■ Work request
In the listing below, the answer starts at the line that has "none -> white brick D8:D11 level 1" and stops after the line that has "cyan brick I3 level 1 -> none"; please repeat that part exactly and nothing more.

■ Information shown
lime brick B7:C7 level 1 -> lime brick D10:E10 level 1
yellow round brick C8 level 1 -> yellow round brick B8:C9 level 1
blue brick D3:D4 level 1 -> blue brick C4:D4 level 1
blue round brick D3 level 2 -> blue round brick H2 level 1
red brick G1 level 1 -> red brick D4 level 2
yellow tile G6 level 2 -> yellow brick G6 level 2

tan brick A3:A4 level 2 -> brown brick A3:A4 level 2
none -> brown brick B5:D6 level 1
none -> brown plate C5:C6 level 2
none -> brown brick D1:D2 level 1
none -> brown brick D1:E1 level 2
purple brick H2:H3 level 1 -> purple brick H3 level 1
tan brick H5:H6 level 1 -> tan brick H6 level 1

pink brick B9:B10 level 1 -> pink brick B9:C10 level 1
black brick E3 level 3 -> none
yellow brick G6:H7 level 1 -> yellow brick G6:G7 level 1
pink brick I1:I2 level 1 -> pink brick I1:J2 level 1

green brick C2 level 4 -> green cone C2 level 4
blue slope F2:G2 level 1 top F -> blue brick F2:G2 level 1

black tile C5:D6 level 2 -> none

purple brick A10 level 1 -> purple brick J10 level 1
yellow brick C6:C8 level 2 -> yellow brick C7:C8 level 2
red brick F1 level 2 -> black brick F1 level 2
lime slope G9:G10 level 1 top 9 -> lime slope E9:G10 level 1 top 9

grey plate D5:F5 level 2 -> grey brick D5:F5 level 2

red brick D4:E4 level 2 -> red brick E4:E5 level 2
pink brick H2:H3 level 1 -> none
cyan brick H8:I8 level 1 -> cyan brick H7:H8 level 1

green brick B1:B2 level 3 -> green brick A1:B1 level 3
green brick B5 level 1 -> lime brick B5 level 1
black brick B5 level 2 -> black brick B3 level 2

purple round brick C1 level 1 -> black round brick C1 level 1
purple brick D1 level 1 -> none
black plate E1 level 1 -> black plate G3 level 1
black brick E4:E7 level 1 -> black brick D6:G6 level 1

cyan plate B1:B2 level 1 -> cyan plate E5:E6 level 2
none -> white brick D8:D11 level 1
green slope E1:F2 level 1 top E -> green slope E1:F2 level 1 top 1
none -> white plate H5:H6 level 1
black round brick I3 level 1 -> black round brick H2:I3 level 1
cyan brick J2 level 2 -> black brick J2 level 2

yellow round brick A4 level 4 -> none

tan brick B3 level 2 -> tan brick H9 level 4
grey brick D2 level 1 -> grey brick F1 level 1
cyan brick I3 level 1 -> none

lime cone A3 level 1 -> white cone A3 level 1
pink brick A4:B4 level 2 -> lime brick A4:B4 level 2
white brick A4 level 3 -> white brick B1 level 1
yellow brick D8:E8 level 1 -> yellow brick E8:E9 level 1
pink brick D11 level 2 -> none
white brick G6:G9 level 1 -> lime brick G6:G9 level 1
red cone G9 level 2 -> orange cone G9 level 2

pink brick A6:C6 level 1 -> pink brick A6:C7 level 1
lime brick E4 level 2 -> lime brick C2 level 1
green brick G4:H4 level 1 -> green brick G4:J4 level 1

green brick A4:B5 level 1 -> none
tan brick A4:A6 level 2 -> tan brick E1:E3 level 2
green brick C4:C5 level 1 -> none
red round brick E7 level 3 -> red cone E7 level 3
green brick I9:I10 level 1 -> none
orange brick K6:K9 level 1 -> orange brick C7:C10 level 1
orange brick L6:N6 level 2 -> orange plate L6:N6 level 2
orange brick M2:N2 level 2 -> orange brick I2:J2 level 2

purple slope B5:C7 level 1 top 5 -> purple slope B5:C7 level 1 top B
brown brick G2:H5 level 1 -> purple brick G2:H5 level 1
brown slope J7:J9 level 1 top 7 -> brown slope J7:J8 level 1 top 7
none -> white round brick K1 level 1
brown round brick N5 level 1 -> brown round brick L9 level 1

■ Solved exercise
none -> white brick D8:D11 level 1
green slope E1:F2 level 1 top E -> green slope E1:F2 level 1 top 1
none -> white plate H5:H6 level 1
black round brick I3 level 1 -> black round brick H2:I3 level 1
cyan brick J2 level 2 -> black brick J2 level 2

yellow round brick A4 level 4 -> none

tan brick B3 level 2 -> tan brick H9 level 4
grey brick D2 level 1 -> grey brick F1 level 1
cyan brick I3 level 1 -> none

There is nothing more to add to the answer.